Work to be completed: Could the records below please be retyped exactly, with their pictures left out?

========

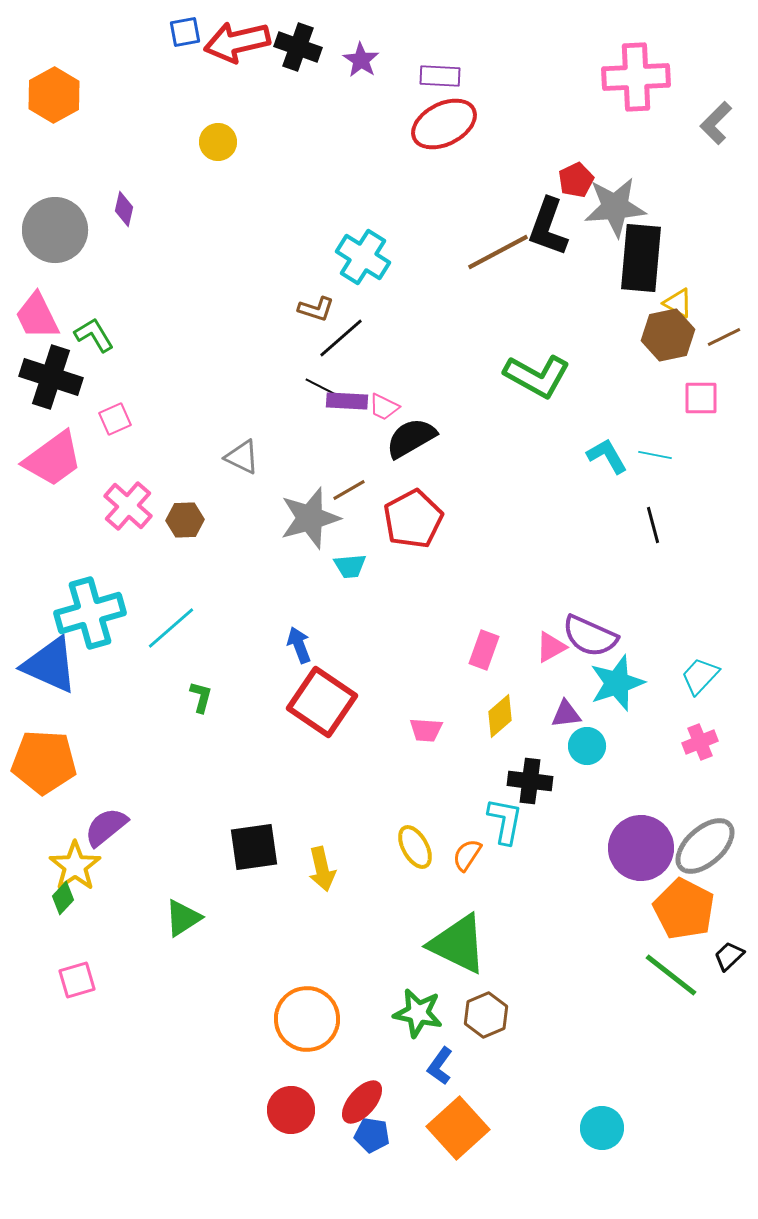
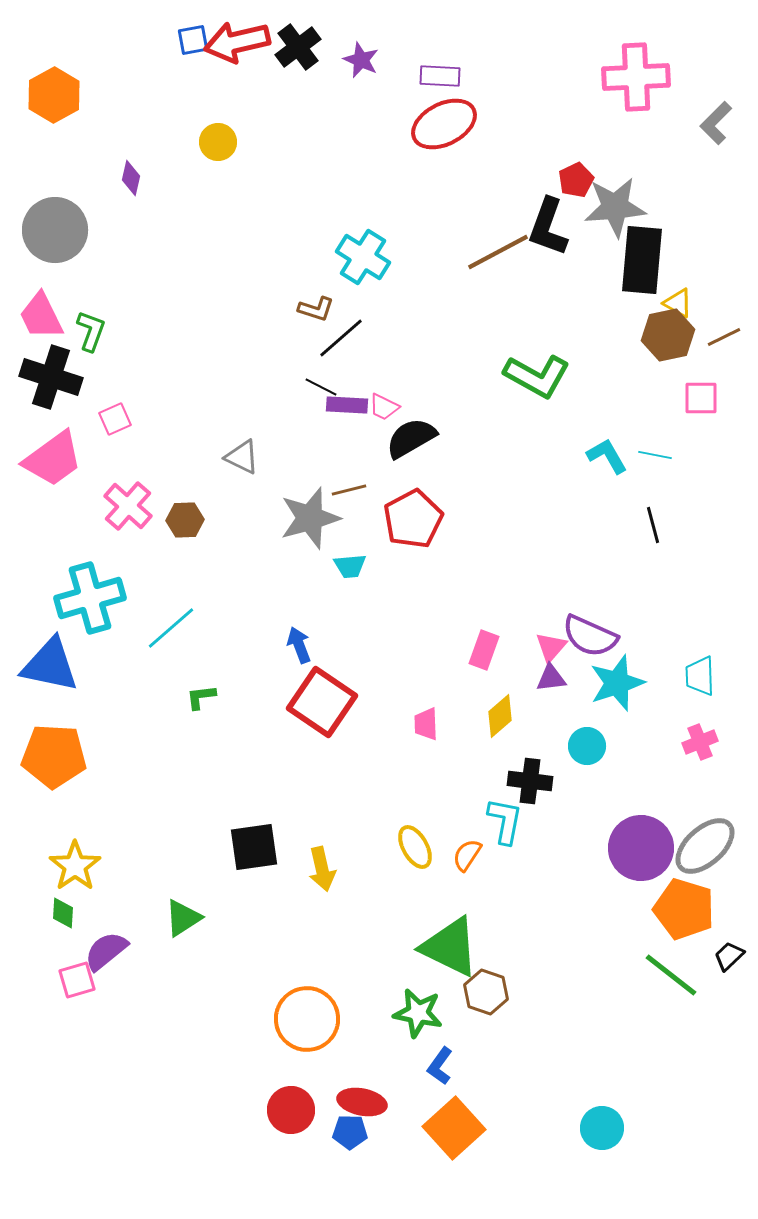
blue square at (185, 32): moved 8 px right, 8 px down
black cross at (298, 47): rotated 33 degrees clockwise
purple star at (361, 60): rotated 9 degrees counterclockwise
purple diamond at (124, 209): moved 7 px right, 31 px up
black rectangle at (641, 258): moved 1 px right, 2 px down
pink trapezoid at (37, 316): moved 4 px right
green L-shape at (94, 335): moved 3 px left, 4 px up; rotated 51 degrees clockwise
purple rectangle at (347, 401): moved 4 px down
brown line at (349, 490): rotated 16 degrees clockwise
cyan cross at (90, 613): moved 15 px up
pink triangle at (551, 647): rotated 20 degrees counterclockwise
blue triangle at (50, 665): rotated 12 degrees counterclockwise
cyan trapezoid at (700, 676): rotated 45 degrees counterclockwise
green L-shape at (201, 697): rotated 112 degrees counterclockwise
purple triangle at (566, 714): moved 15 px left, 36 px up
pink trapezoid at (426, 730): moved 6 px up; rotated 84 degrees clockwise
orange pentagon at (44, 762): moved 10 px right, 6 px up
purple semicircle at (106, 827): moved 124 px down
green diamond at (63, 898): moved 15 px down; rotated 40 degrees counterclockwise
orange pentagon at (684, 909): rotated 10 degrees counterclockwise
green triangle at (458, 944): moved 8 px left, 3 px down
brown hexagon at (486, 1015): moved 23 px up; rotated 18 degrees counterclockwise
red ellipse at (362, 1102): rotated 60 degrees clockwise
orange square at (458, 1128): moved 4 px left
blue pentagon at (372, 1135): moved 22 px left, 3 px up; rotated 8 degrees counterclockwise
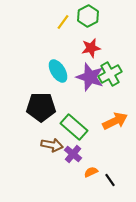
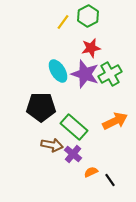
purple star: moved 5 px left, 3 px up
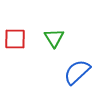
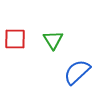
green triangle: moved 1 px left, 2 px down
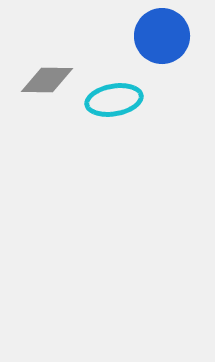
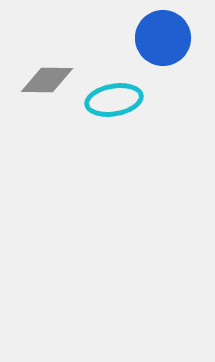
blue circle: moved 1 px right, 2 px down
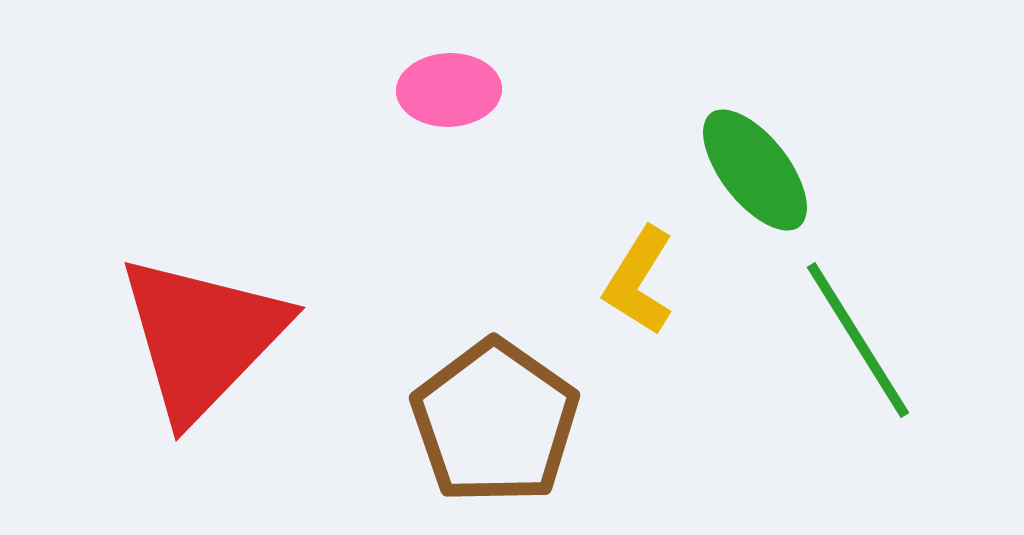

========

Expected output:
blue square at (185, 32): moved 8 px right, 8 px down
black cross at (298, 47): rotated 33 degrees clockwise
purple star at (361, 60): rotated 9 degrees counterclockwise
purple diamond at (124, 209): moved 7 px right, 31 px up
black rectangle at (641, 258): moved 1 px right, 2 px down
pink trapezoid at (37, 316): moved 4 px right
green L-shape at (94, 335): moved 3 px left, 4 px up; rotated 51 degrees clockwise
purple rectangle at (347, 401): moved 4 px down
brown line at (349, 490): rotated 16 degrees clockwise
cyan cross at (90, 613): moved 15 px up
pink triangle at (551, 647): rotated 20 degrees counterclockwise
blue triangle at (50, 665): rotated 12 degrees counterclockwise
cyan trapezoid at (700, 676): rotated 45 degrees counterclockwise
green L-shape at (201, 697): rotated 112 degrees counterclockwise
purple triangle at (566, 714): moved 15 px left, 36 px up
pink trapezoid at (426, 730): moved 6 px up; rotated 84 degrees clockwise
orange pentagon at (44, 762): moved 10 px right, 6 px up
purple semicircle at (106, 827): moved 124 px down
green diamond at (63, 898): moved 15 px down; rotated 40 degrees counterclockwise
orange pentagon at (684, 909): rotated 10 degrees counterclockwise
green triangle at (458, 944): moved 8 px left, 3 px down
brown hexagon at (486, 1015): moved 23 px up; rotated 18 degrees counterclockwise
red ellipse at (362, 1102): rotated 60 degrees clockwise
orange square at (458, 1128): moved 4 px left
blue pentagon at (372, 1135): moved 22 px left, 3 px up; rotated 8 degrees counterclockwise
purple star: moved 5 px left, 3 px up
green triangle: moved 1 px left, 2 px down
blue circle: moved 1 px right, 2 px down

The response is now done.